DESCRIPTION OF THE TASK
Lines to be reproduced exactly: the one that holds "red trophy [390,459,579,651] -> none" and all those after it through the end of the data. Include no others.

Segment Start: GIVEN MATERIAL

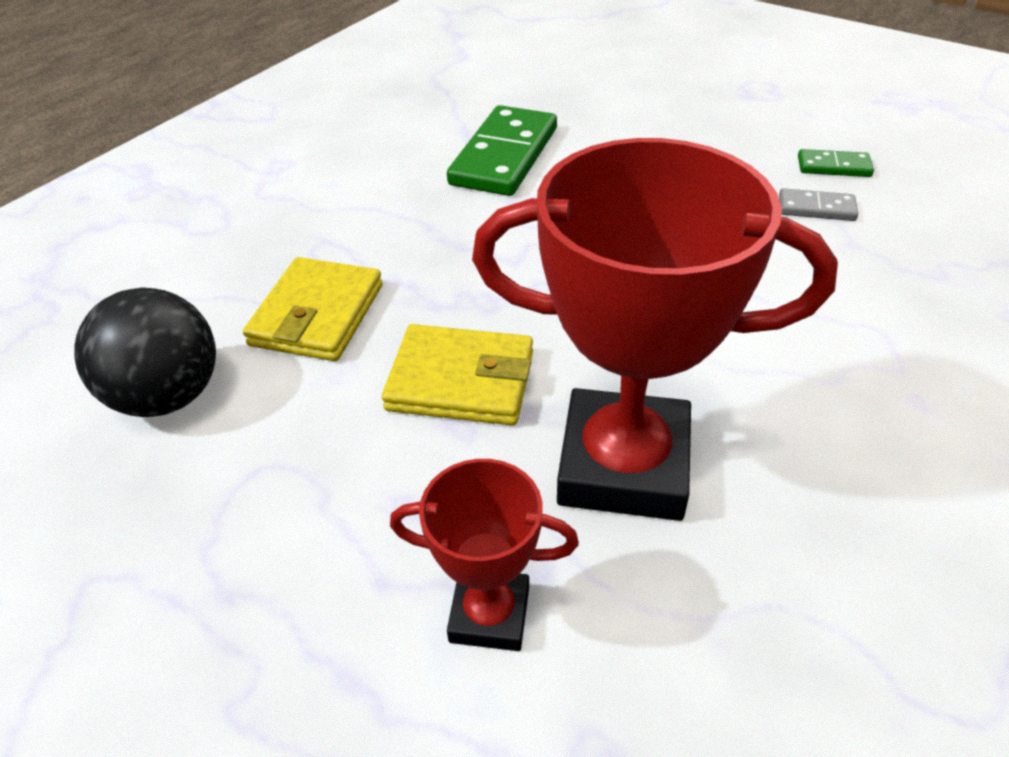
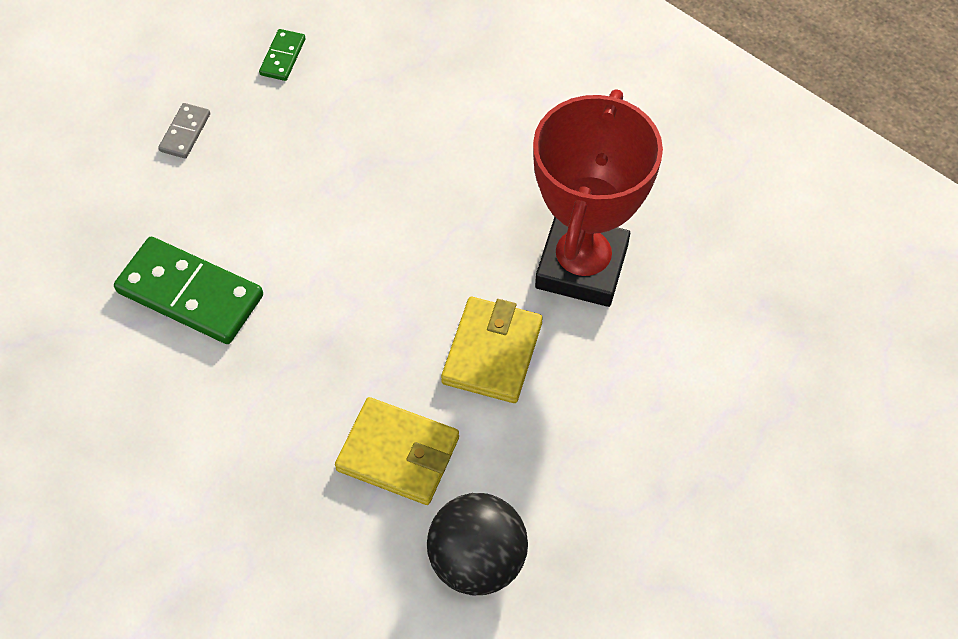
camera: 85 degrees left, 15 degrees up
red trophy [390,459,579,651] -> none
grey domino [779,188,858,221] -> grey domino moved to [158,103,210,159]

Segment End: GIVEN MATERIAL

ANSWER TO THIS PROBLEM
red trophy [390,459,579,651] -> none
grey domino [779,188,858,221] -> grey domino moved to [158,103,210,159]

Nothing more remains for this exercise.